- [What needs to be done]:
Although the records contain pictures, repeat only the text of every line exactly.

Change detection data
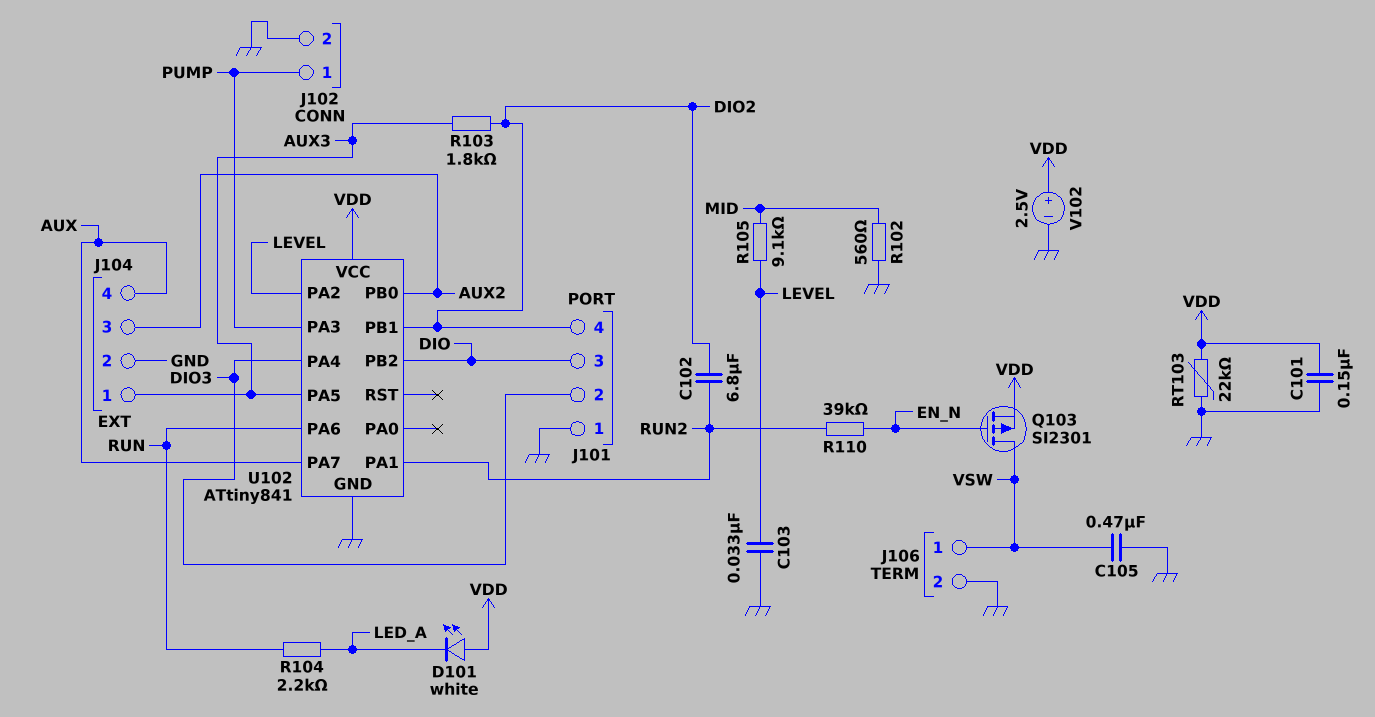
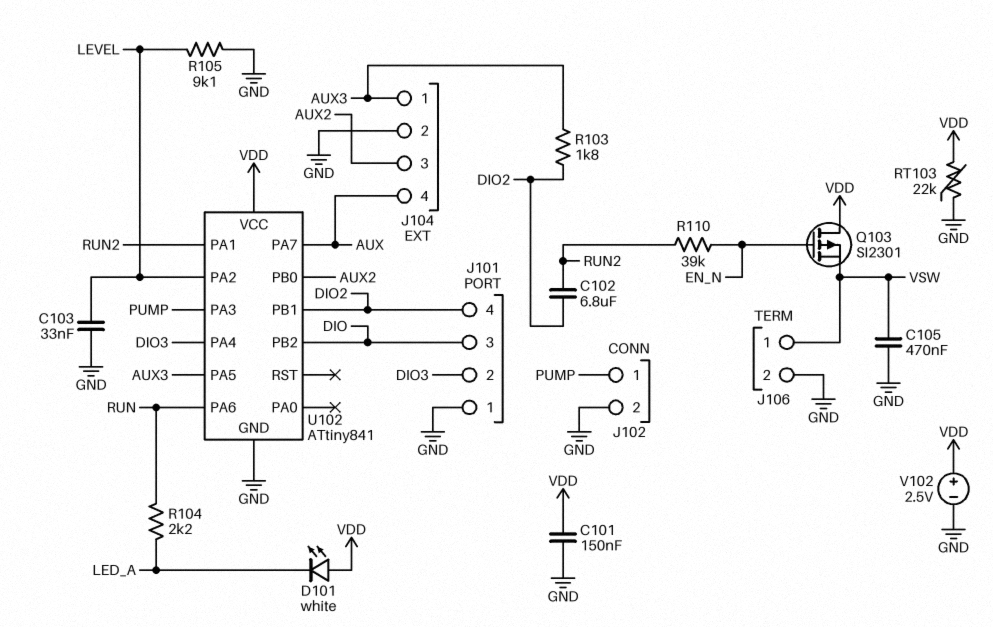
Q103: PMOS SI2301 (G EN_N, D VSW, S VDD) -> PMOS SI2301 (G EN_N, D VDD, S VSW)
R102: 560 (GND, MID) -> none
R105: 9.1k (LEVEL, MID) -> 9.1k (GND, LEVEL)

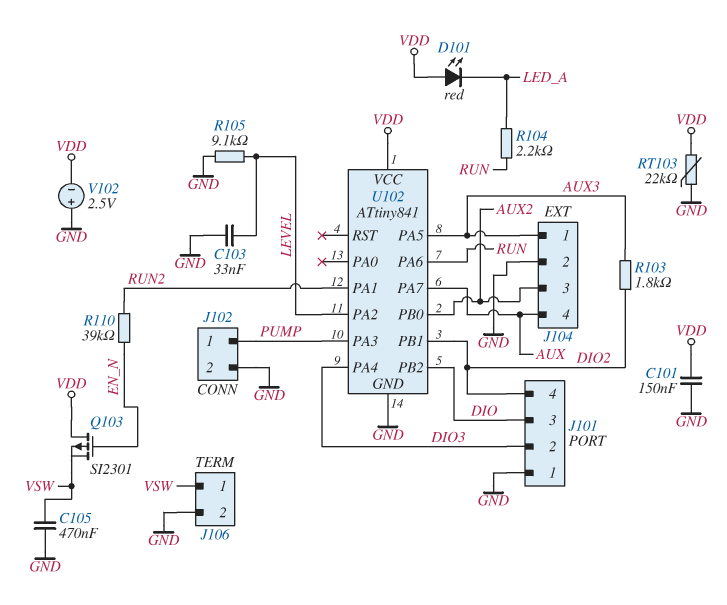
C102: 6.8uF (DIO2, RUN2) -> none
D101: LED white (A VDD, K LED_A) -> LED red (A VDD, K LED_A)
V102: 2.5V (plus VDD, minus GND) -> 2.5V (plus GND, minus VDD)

- [Answer section]:
Q103: PMOS SI2301 (G EN_N, D VSW, S VDD) -> PMOS SI2301 (G EN_N, D VDD, S VSW)
R102: 560 (GND, MID) -> none
R105: 9.1k (LEVEL, MID) -> 9.1k (GND, LEVEL)

C102: 6.8uF (DIO2, RUN2) -> none
D101: LED white (A VDD, K LED_A) -> LED red (A VDD, K LED_A)
V102: 2.5V (plus VDD, minus GND) -> 2.5V (plus GND, minus VDD)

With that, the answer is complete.